-------- The data --------
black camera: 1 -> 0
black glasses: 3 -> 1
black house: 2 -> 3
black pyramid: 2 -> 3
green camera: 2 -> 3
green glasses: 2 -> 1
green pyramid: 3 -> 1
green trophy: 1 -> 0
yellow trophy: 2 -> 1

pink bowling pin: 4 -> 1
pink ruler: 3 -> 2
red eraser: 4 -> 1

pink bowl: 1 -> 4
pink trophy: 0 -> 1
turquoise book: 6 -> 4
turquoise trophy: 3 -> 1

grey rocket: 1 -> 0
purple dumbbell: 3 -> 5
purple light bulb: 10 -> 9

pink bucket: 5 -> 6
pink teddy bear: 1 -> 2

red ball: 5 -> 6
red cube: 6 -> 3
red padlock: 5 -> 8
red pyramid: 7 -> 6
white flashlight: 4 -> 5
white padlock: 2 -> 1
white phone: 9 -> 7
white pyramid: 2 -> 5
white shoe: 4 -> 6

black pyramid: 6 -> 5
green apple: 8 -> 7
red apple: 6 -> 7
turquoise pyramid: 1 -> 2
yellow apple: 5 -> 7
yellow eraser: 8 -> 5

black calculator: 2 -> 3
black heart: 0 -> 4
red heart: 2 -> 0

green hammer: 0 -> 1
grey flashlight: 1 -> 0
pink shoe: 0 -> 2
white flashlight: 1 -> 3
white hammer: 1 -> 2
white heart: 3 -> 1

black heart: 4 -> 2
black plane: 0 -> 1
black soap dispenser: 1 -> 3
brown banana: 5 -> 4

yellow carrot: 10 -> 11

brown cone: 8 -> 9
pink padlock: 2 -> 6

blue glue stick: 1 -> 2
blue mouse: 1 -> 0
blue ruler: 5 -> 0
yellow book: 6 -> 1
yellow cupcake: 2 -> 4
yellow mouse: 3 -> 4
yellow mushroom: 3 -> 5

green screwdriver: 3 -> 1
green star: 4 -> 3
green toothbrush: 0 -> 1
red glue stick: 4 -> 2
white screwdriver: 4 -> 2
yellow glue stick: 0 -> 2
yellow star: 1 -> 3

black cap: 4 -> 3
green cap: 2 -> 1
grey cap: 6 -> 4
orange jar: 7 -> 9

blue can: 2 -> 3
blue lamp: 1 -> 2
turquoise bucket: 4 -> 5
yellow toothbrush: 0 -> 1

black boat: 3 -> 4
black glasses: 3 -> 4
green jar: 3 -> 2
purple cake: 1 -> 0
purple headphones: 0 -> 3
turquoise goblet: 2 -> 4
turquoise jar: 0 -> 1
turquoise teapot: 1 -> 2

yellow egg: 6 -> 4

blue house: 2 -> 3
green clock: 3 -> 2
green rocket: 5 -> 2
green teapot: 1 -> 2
--------
Assignment. The lines needed are those in the data above that hold the string "toothbrush"; copy each of them.

Exercise output.
green toothbrush: 0 -> 1
yellow toothbrush: 0 -> 1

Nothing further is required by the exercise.